_Problem to solve_: Only one span of the listing below should come back. It runs from the line with "C2: 3.3uF (plus" through the line with "R4: 56k (DGND, TEMP) -> 56k (DGND, VDD)", and each of its lines must be reproduced exactly.

═════ Data for the task ═════

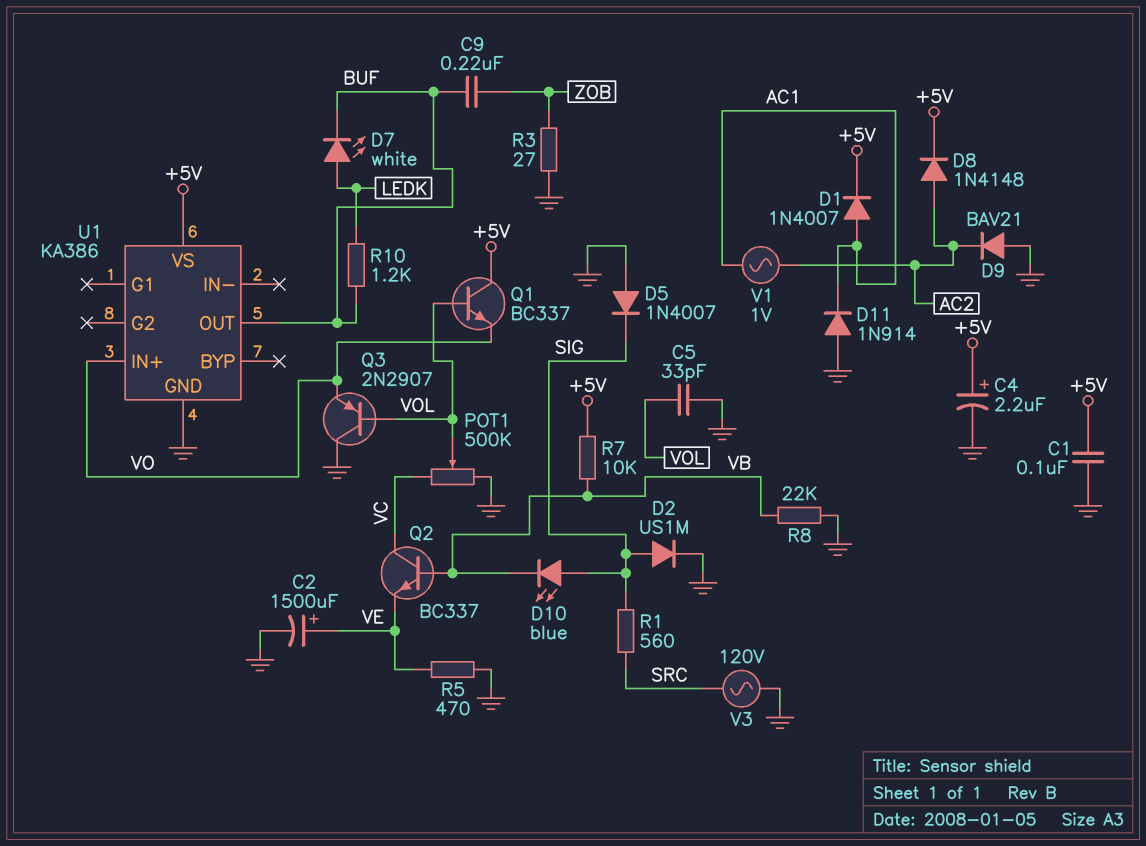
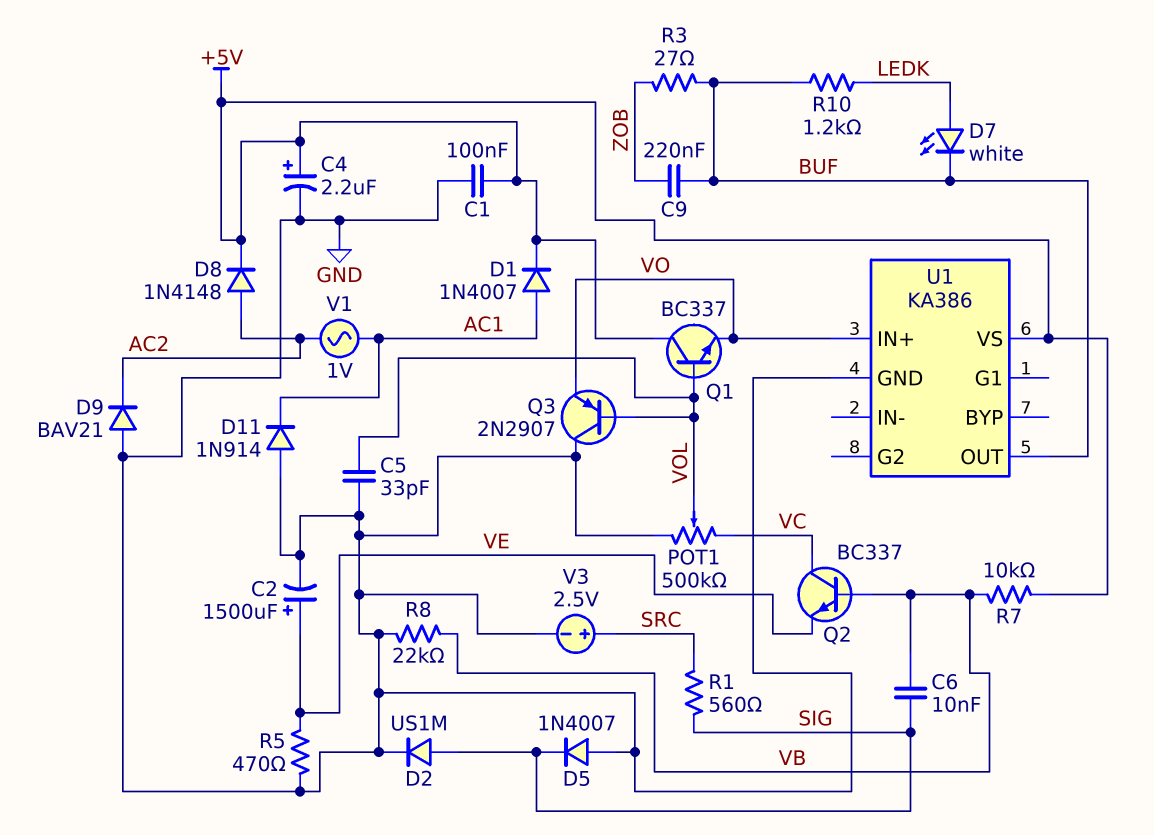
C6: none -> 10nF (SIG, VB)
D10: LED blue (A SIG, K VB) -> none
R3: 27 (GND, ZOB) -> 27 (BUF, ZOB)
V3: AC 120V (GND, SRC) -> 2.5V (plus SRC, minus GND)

═════
═════ Data for the task ═════

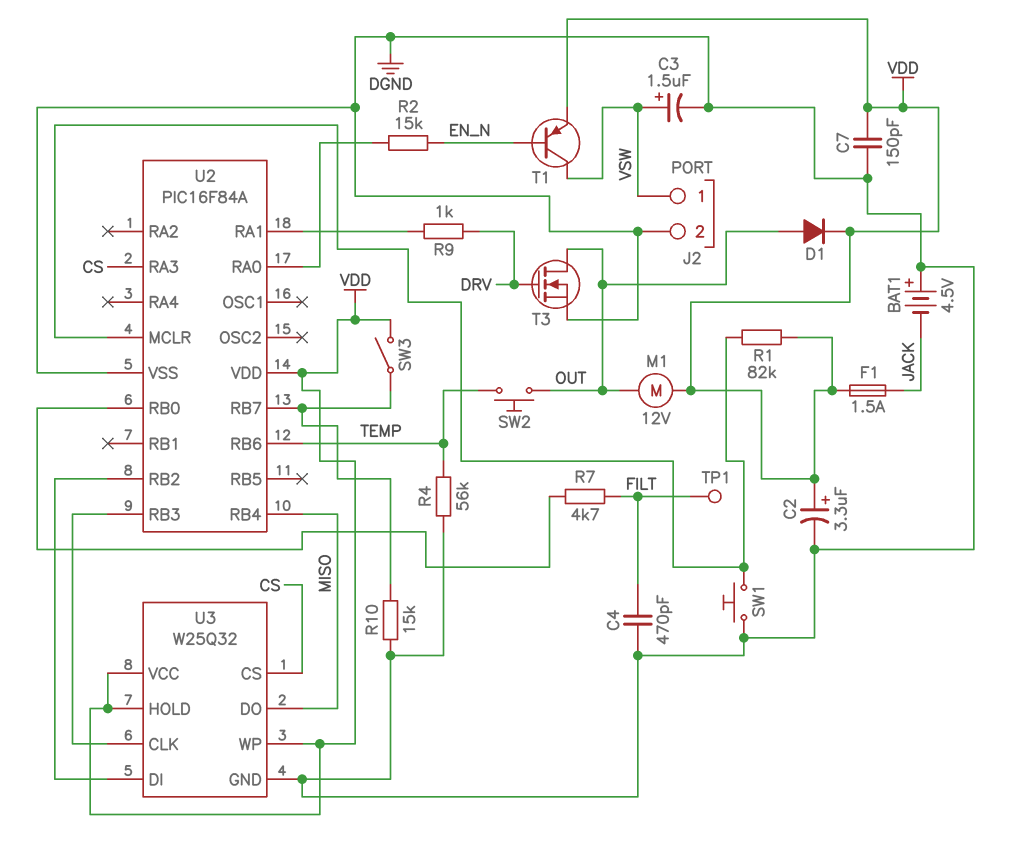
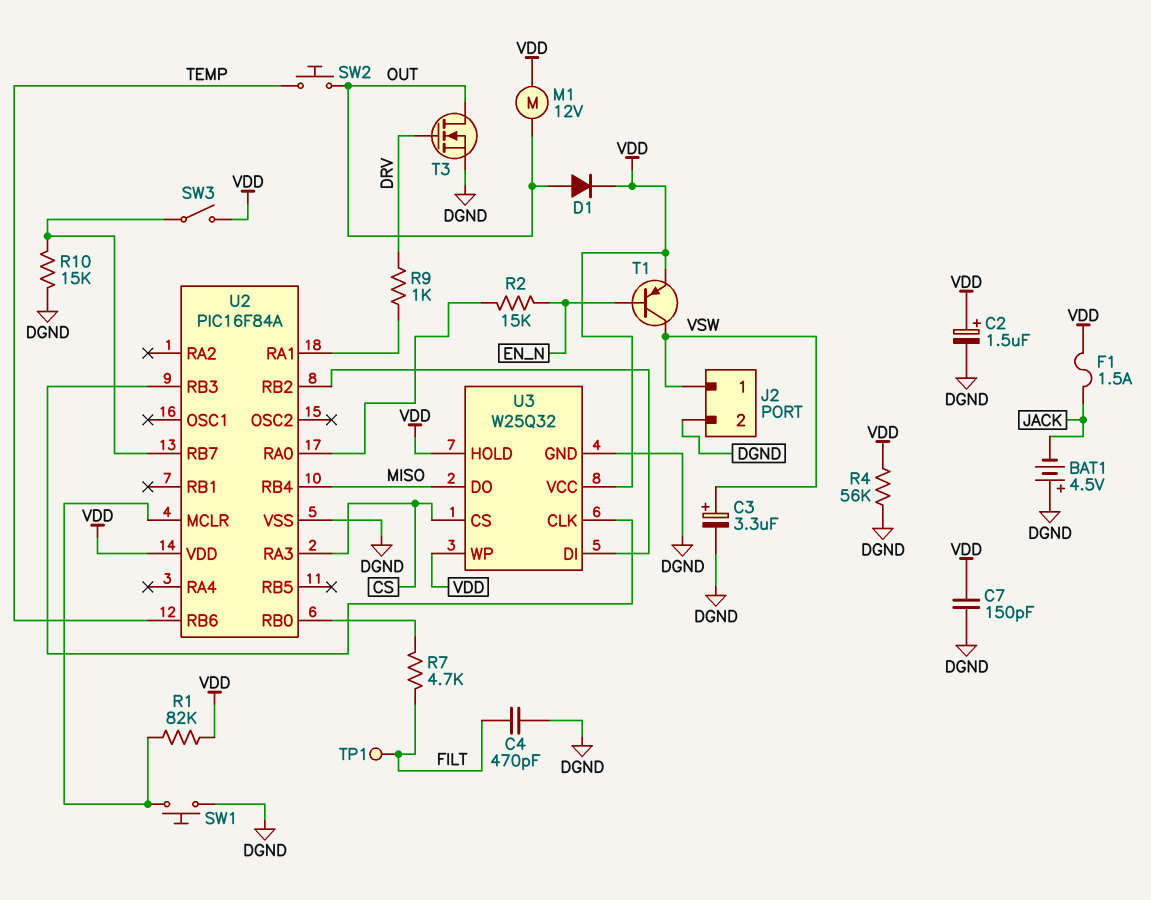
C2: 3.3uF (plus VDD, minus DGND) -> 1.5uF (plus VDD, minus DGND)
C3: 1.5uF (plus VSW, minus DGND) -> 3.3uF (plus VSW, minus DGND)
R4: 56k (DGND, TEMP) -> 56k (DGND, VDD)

═════
═════ Data for the task ═════

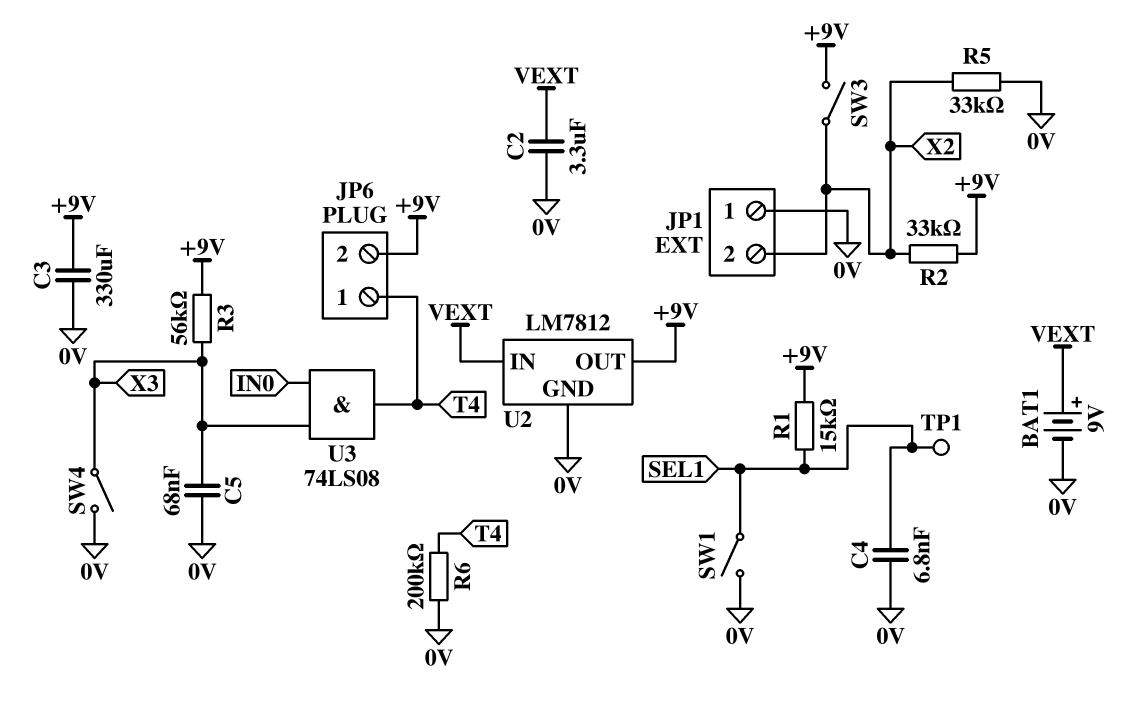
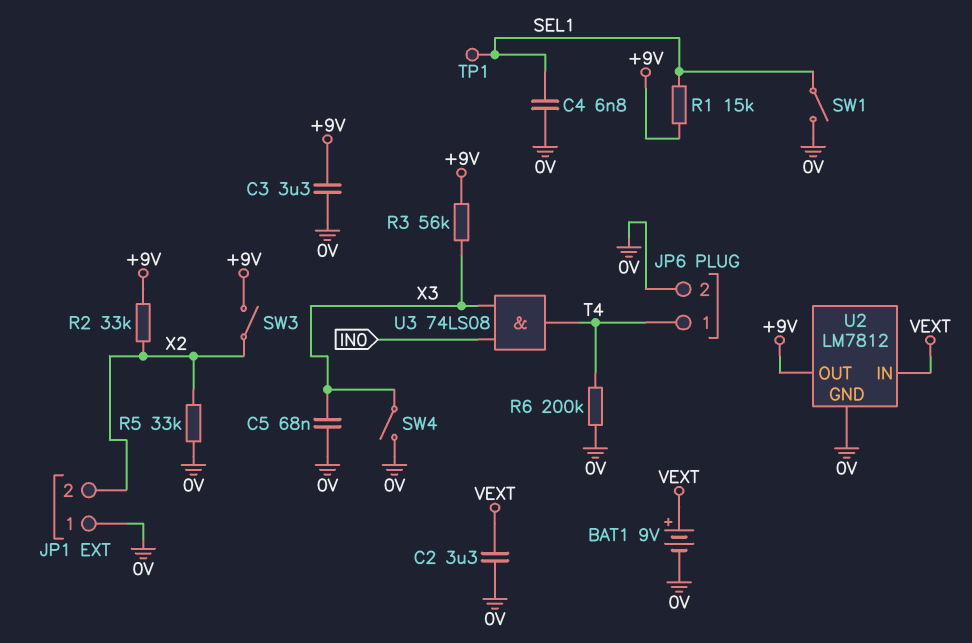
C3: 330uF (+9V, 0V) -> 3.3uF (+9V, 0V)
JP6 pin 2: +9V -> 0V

═════

_Task solution_:
C2: 3.3uF (plus VDD, minus DGND) -> 1.5uF (plus VDD, minus DGND)
C3: 1.5uF (plus VSW, minus DGND) -> 3.3uF (plus VSW, minus DGND)
R4: 56k (DGND, TEMP) -> 56k (DGND, VDD)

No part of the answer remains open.